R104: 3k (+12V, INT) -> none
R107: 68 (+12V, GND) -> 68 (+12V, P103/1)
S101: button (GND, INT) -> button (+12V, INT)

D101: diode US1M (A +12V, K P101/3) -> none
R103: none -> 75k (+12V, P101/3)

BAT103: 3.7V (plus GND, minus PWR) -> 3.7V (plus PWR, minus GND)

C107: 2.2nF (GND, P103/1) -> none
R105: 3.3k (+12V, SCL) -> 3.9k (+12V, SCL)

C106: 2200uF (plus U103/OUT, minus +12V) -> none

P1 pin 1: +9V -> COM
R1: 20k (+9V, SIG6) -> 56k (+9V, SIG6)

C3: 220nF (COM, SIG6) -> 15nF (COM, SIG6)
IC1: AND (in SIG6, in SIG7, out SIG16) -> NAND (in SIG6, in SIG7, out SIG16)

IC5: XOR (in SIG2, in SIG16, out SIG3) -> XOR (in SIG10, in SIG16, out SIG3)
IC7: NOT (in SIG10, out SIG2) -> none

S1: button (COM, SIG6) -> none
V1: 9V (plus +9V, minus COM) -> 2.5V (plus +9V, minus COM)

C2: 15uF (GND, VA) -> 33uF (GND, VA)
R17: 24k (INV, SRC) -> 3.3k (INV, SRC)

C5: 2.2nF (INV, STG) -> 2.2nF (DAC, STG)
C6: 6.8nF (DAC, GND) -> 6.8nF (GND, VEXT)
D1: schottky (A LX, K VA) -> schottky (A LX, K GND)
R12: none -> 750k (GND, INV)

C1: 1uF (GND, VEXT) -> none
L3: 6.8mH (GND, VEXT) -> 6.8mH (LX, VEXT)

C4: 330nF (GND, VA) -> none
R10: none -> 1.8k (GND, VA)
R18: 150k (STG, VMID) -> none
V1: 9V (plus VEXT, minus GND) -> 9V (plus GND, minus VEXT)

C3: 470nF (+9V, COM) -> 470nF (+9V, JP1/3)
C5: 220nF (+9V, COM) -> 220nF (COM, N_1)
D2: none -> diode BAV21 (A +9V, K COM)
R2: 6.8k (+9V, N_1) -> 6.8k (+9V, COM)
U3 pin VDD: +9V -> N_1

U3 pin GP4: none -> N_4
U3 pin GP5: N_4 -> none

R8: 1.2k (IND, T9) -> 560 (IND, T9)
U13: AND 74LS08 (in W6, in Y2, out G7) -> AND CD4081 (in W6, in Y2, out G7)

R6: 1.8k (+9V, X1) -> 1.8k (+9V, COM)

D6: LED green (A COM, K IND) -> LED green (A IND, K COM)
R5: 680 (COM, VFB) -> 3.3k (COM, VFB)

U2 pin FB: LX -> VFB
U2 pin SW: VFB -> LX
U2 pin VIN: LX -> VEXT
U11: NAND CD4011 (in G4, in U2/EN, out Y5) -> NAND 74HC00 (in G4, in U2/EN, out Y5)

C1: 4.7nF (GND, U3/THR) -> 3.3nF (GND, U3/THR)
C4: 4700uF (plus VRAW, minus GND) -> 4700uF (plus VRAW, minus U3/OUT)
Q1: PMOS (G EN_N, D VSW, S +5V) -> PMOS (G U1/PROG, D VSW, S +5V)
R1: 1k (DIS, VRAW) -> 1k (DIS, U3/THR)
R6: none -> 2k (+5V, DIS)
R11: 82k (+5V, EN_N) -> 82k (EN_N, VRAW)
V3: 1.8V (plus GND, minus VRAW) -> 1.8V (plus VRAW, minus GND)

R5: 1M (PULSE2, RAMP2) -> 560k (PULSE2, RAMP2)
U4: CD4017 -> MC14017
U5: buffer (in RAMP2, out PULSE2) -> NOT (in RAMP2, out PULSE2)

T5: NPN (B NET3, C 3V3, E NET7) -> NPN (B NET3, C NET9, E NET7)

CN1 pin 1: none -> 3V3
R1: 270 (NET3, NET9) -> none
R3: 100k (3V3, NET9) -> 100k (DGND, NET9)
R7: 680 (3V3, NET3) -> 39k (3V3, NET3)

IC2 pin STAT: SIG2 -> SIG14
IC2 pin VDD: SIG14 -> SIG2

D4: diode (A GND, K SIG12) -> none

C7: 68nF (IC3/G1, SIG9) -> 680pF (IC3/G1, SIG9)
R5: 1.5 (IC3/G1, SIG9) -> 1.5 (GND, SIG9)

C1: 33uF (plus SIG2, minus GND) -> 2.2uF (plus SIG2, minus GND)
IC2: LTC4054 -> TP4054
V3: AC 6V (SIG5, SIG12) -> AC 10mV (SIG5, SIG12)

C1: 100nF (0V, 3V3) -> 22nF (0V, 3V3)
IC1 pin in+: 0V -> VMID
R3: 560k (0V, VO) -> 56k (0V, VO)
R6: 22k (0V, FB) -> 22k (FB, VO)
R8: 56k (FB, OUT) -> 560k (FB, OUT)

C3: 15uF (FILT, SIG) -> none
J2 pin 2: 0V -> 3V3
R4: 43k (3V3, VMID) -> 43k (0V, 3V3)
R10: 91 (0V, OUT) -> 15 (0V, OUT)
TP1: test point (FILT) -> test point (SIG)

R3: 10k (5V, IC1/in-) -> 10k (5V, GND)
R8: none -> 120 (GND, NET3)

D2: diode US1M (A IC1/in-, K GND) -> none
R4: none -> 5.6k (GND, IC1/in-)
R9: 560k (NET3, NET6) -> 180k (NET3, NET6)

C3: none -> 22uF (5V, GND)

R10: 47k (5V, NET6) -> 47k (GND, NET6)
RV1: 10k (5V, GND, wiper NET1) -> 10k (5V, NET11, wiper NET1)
###
In the entries above, please find the line with "C3: 470nF (+9V, COM) -> 470nF (+9V, JP1/3)" and the line with "R8: none -> 120 (GND, NET3)", then write out exactly those two lines and every line between them, and nothing more.

Output for this task:
C3: 470nF (+9V, COM) -> 470nF (+9V, JP1/3)
C5: 220nF (+9V, COM) -> 220nF (COM, N_1)
D2: none -> diode BAV21 (A +9V, K COM)
R2: 6.8k (+9V, N_1) -> 6.8k (+9V, COM)
U3 pin VDD: +9V -> N_1

U3 pin GP4: none -> N_4
U3 pin GP5: N_4 -> none

R8: 1.2k (IND, T9) -> 560 (IND, T9)
U13: AND 74LS08 (in W6, in Y2, out G7) -> AND CD4081 (in W6, in Y2, out G7)

R6: 1.8k (+9V, X1) -> 1.8k (+9V, COM)

D6: LED green (A COM, K IND) -> LED green (A IND, K COM)
R5: 680 (COM, VFB) -> 3.3k (COM, VFB)

U2 pin FB: LX -> VFB
U2 pin SW: VFB -> LX
U2 pin VIN: LX -> VEXT
U11: NAND CD4011 (in G4, in U2/EN, out Y5) -> NAND 74HC00 (in G4, in U2/EN, out Y5)

C1: 4.7nF (GND, U3/THR) -> 3.3nF (GND, U3/THR)
C4: 4700uF (plus VRAW, minus GND) -> 4700uF (plus VRAW, minus U3/OUT)
Q1: PMOS (G EN_N, D VSW, S +5V) -> PMOS (G U1/PROG, D VSW, S +5V)
R1: 1k (DIS, VRAW) -> 1k (DIS, U3/THR)
R6: none -> 2k (+5V, DIS)
R11: 82k (+5V, EN_N) -> 82k (EN_N, VRAW)
V3: 1.8V (plus GND, minus VRAW) -> 1.8V (plus VRAW, minus GND)

R5: 1M (PULSE2, RAMP2) -> 560k (PULSE2, RAMP2)
U4: CD4017 -> MC14017
U5: buffer (in RAMP2, out PULSE2) -> NOT (in RAMP2, out PULSE2)

T5: NPN (B NET3, C 3V3, E NET7) -> NPN (B NET3, C NET9, E NET7)

CN1 pin 1: none -> 3V3
R1: 270 (NET3, NET9) -> none
R3: 100k (3V3, NET9) -> 100k (DGND, NET9)
R7: 680 (3V3, NET3) -> 39k (3V3, NET3)

IC2 pin STAT: SIG2 -> SIG14
IC2 pin VDD: SIG14 -> SIG2

D4: diode (A GND, K SIG12) -> none

C7: 68nF (IC3/G1, SIG9) -> 680pF (IC3/G1, SIG9)
R5: 1.5 (IC3/G1, SIG9) -> 1.5 (GND, SIG9)

C1: 33uF (plus SIG2, minus GND) -> 2.2uF (plus SIG2, minus GND)
IC2: LTC4054 -> TP4054
V3: AC 6V (SIG5, SIG12) -> AC 10mV (SIG5, SIG12)

C1: 100nF (0V, 3V3) -> 22nF (0V, 3V3)
IC1 pin in+: 0V -> VMID
R3: 560k (0V, VO) -> 56k (0V, VO)
R6: 22k (0V, FB) -> 22k (FB, VO)
R8: 56k (FB, OUT) -> 560k (FB, OUT)

C3: 15uF (FILT, SIG) -> none
J2 pin 2: 0V -> 3V3
R4: 43k (3V3, VMID) -> 43k (0V, 3V3)
R10: 91 (0V, OUT) -> 15 (0V, OUT)
TP1: test point (FILT) -> test point (SIG)

R3: 10k (5V, IC1/in-) -> 10k (5V, GND)
R8: none -> 120 (GND, NET3)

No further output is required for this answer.